Your objective: Reproduce the listing below, from the line containing "Trace every road" up to and including the line containing "road 1 (track): [(0,203),(511,199)]", with every character kept as it stands.

Data entries:
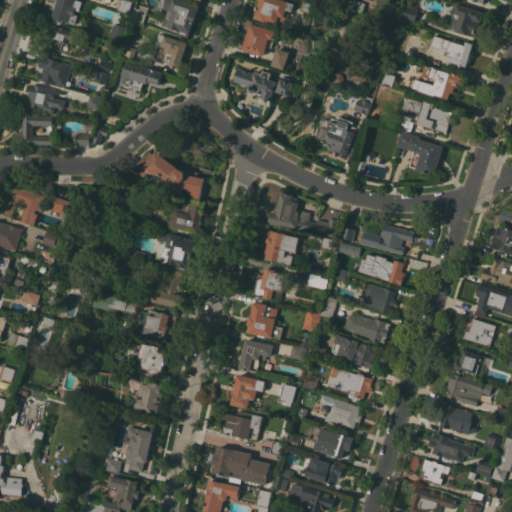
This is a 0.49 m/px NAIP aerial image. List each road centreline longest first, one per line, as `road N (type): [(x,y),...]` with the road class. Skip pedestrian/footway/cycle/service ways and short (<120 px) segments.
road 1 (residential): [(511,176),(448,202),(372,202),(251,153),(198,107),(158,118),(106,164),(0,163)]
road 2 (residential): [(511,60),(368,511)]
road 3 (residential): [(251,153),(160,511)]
==
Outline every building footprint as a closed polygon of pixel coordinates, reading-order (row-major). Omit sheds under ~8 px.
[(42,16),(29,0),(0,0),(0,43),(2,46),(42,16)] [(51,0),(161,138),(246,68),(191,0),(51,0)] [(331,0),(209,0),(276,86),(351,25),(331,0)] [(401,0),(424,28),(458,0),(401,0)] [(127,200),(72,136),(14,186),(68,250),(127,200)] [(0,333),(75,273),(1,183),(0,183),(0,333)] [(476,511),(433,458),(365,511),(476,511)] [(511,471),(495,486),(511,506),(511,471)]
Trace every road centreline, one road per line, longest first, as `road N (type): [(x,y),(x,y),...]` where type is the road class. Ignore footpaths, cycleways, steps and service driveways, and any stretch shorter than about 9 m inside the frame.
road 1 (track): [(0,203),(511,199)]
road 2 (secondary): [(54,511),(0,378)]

Solution for this task:
Trace every road centreline, one road per line, longest first, as `road N (type): [(x,y),(x,y),...]` where type is the road class. Ignore footpaths, cycleways, steps and service driveways, and any stretch shorter than about 9 m inside the frame.
road 1 (track): [(0,203),(511,199)]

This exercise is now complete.